Data for processing
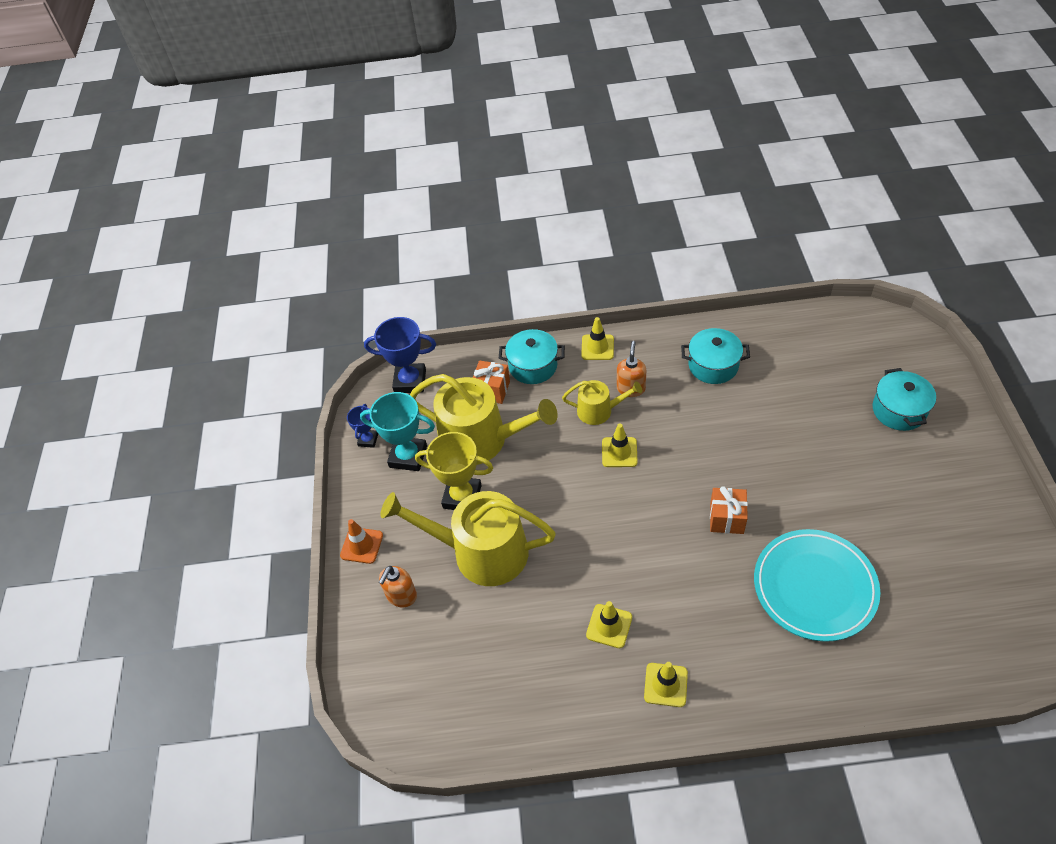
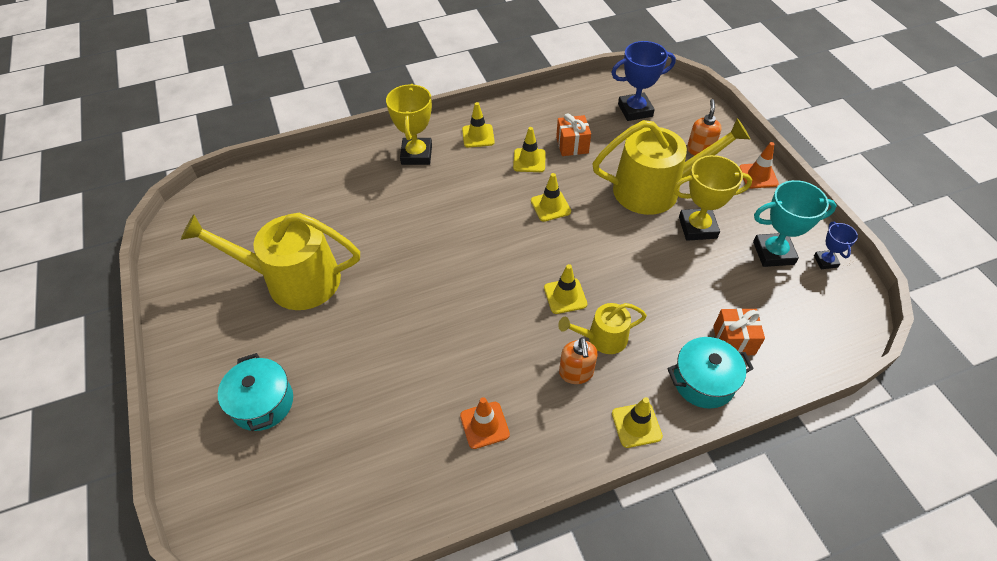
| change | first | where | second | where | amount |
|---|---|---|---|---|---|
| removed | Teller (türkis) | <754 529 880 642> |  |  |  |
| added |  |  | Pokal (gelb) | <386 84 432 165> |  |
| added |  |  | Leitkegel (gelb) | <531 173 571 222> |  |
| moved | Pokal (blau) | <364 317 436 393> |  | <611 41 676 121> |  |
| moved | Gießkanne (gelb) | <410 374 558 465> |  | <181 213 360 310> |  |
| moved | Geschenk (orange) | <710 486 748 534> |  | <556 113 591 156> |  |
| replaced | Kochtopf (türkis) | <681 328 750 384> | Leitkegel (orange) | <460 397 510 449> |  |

Task to complete
Find the line with "moved | Geschenk" in the listing. Reproduce it and all the lines after it, exactly, through the last line.

Solved problem
| moved | Geschenk (orange) | <710 486 748 534> |  | <556 113 591 156> |  |
| replaced | Kochtopf (türkis) | <681 328 750 384> | Leitkegel (orange) | <460 397 510 449> |  |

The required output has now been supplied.